What to work on → Print the data that follows word for word, leaving out any picture.

Source material →
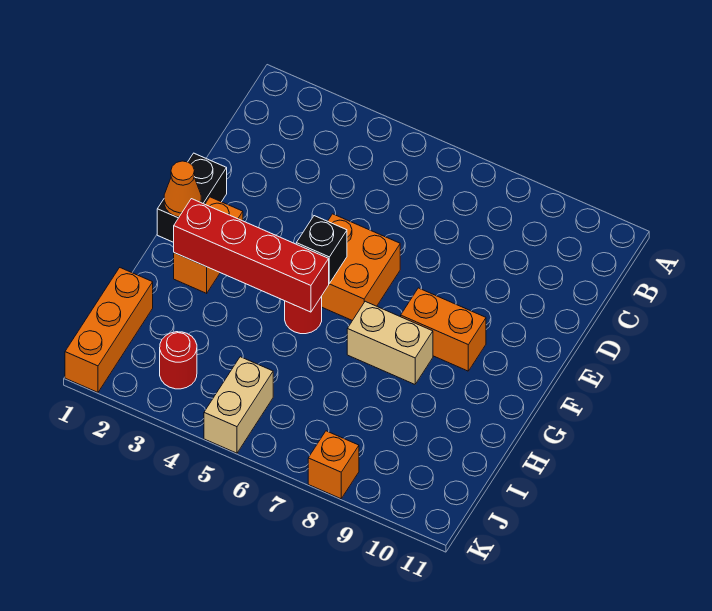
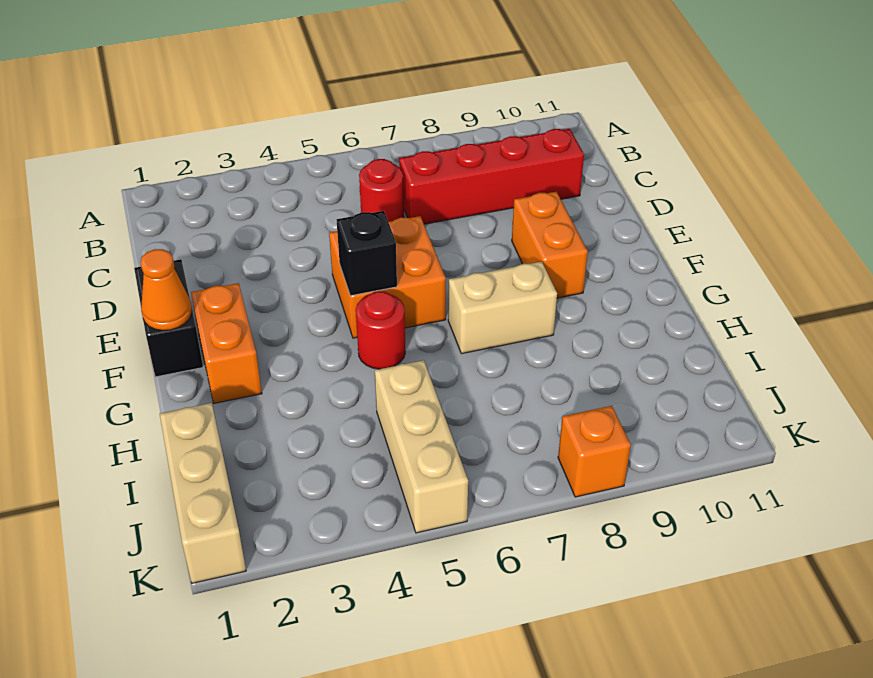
orange brick F8:F9 level 1 -> orange brick E9:F9 level 1
red brick G2:G5 level 2 -> red brick C7:C10 level 1
orange brick I1:K1 level 1 -> tan brick I1:K1 level 1
red round brick J3 level 1 -> red round brick C6 level 1
tan brick J5:K5 level 1 -> tan brick I5:K5 level 1

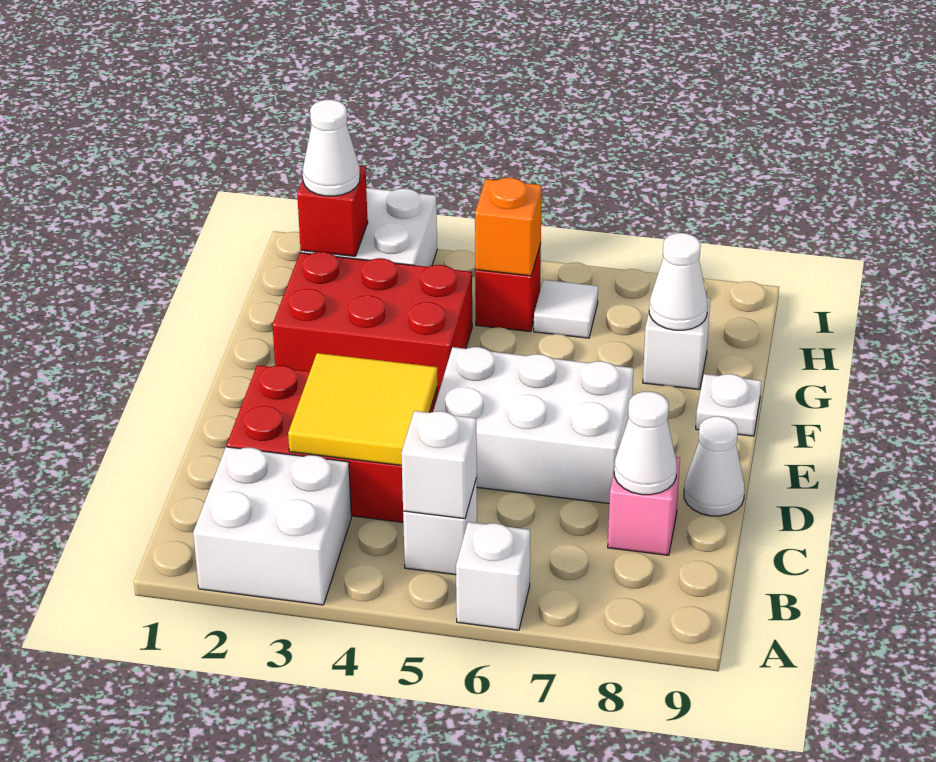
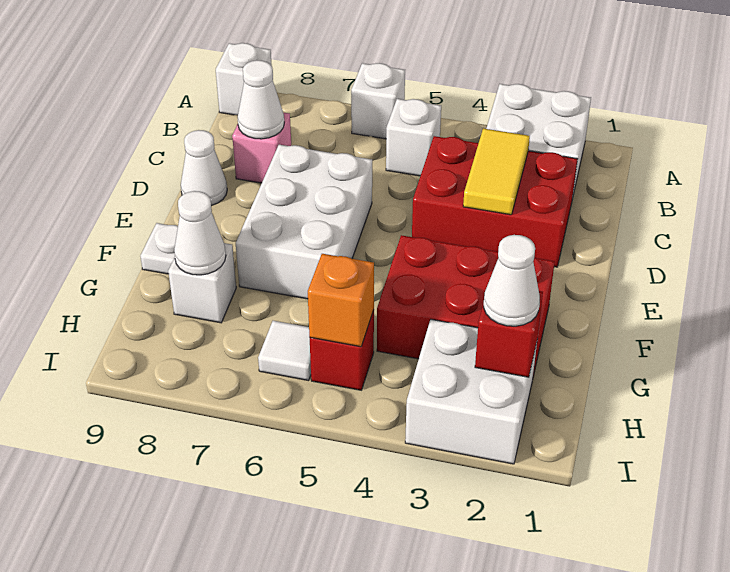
white brick B5 level 2 -> white brick A9 level 1
yellow tile C3:D4 level 2 -> yellow tile C3:D3 level 2
white brick D5:E7 level 1 -> white brick D6:F7 level 1

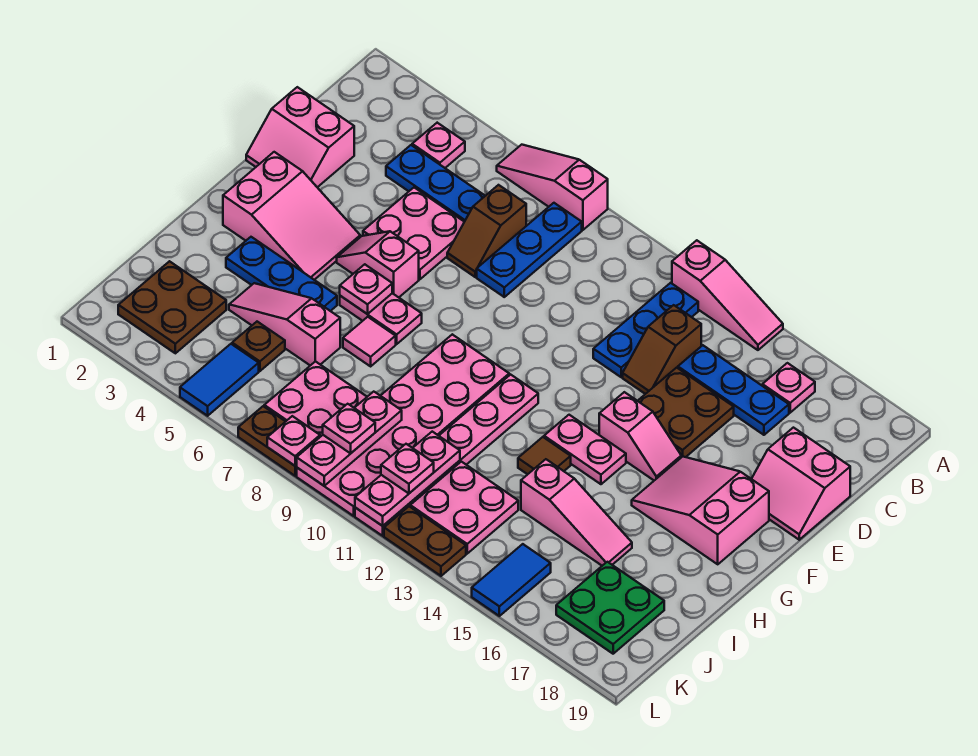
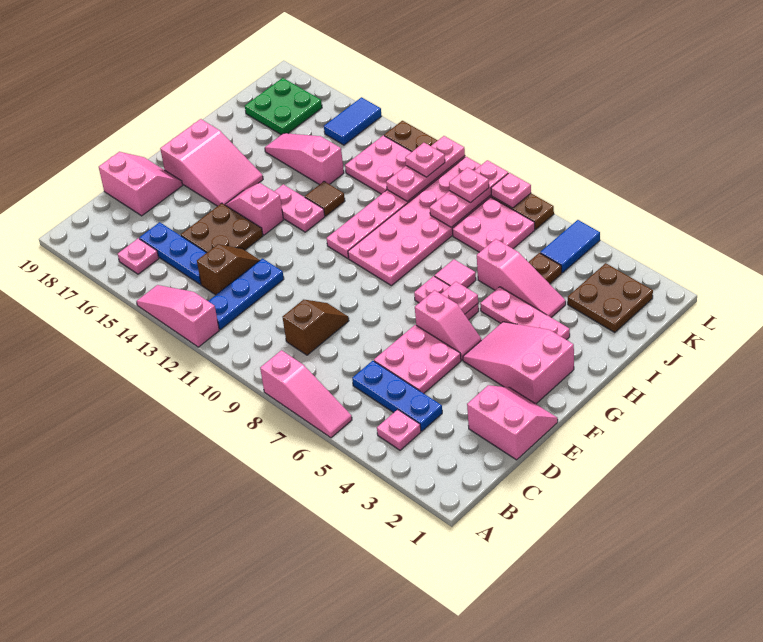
blue plate B8:D8 level 1 -> none
brown slope C7:D7 level 1 top C -> brown slope C9:D9 level 1 top C
blue plate H3:H5 level 1 -> pink plate H3:H5 level 1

The answer →
orange brick F8:F9 level 1 -> orange brick E9:F9 level 1
red brick G2:G5 level 2 -> red brick C7:C10 level 1
orange brick I1:K1 level 1 -> tan brick I1:K1 level 1
red round brick J3 level 1 -> red round brick C6 level 1
tan brick J5:K5 level 1 -> tan brick I5:K5 level 1

white brick B5 level 2 -> white brick A9 level 1
yellow tile C3:D4 level 2 -> yellow tile C3:D3 level 2
white brick D5:E7 level 1 -> white brick D6:F7 level 1

blue plate B8:D8 level 1 -> none
brown slope C7:D7 level 1 top C -> brown slope C9:D9 level 1 top C
blue plate H3:H5 level 1 -> pink plate H3:H5 level 1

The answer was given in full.